** Task requirements **
From the listing below, extract each line containing the string "cone".

** Available data **

········

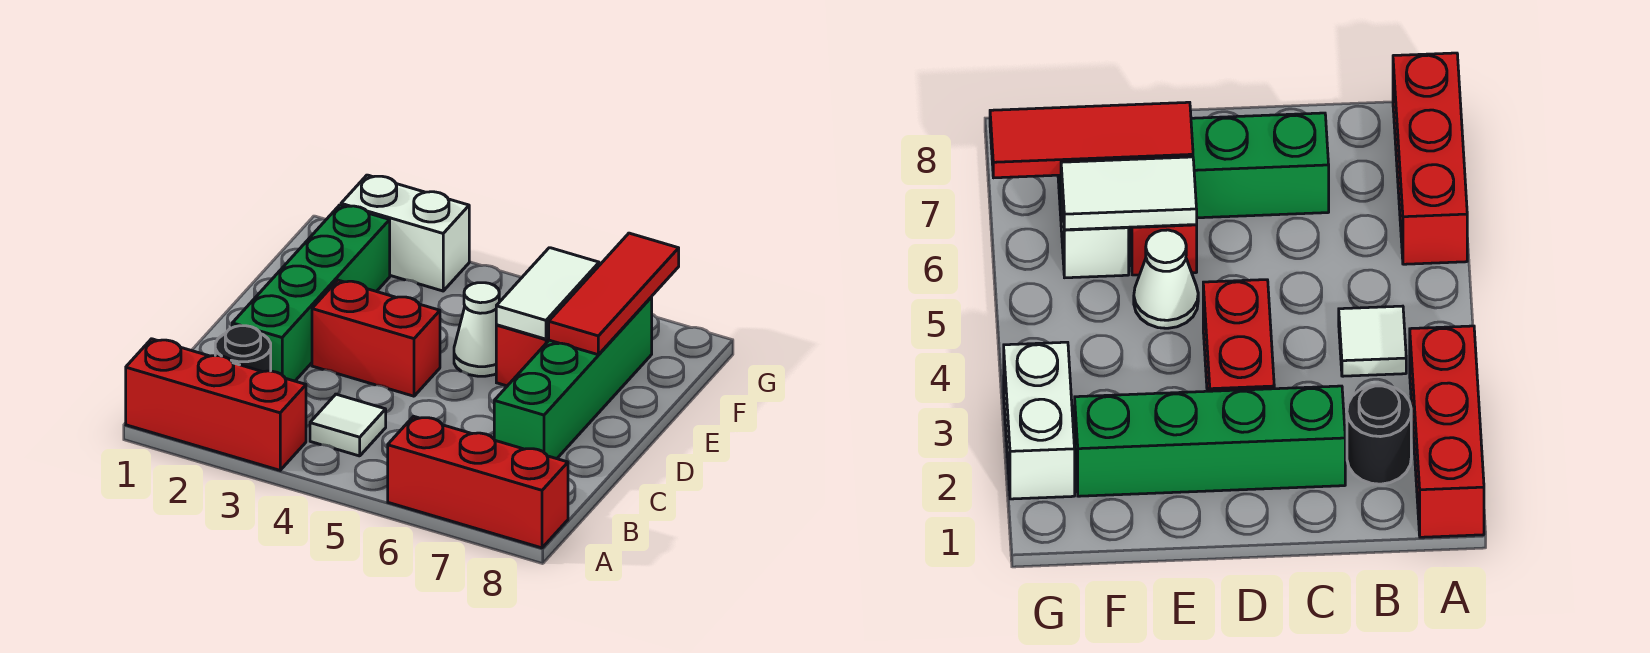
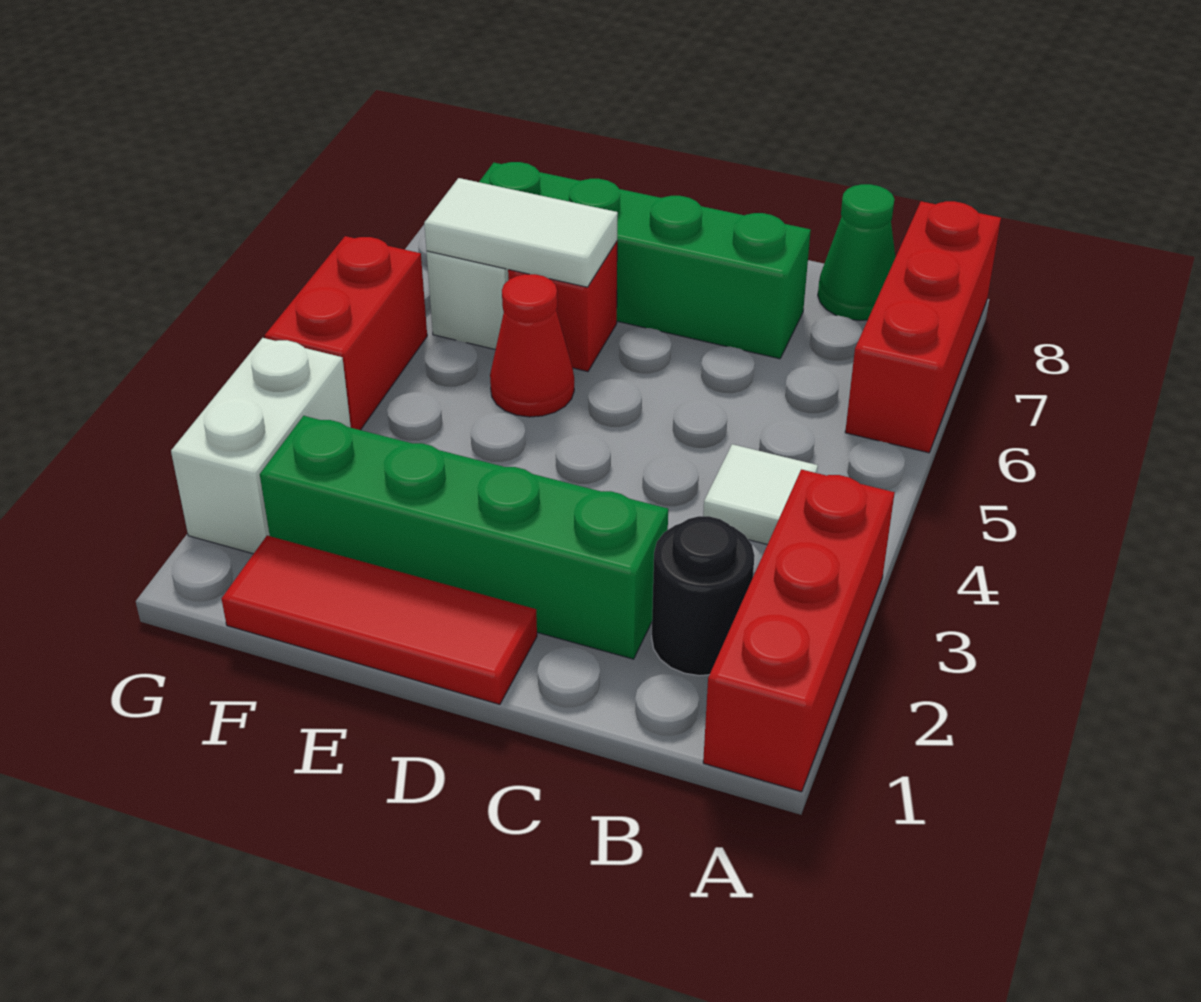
none -> green cone B8 level 1
red brick D3:D4 level 1 -> red brick G4:G5 level 1
white cone E5 level 1 -> red cone E5 level 1
red tile E7:G7 level 2 -> red tile D1:F1 level 1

········

** Solution **
none -> green cone B8 level 1
white cone E5 level 1 -> red cone E5 level 1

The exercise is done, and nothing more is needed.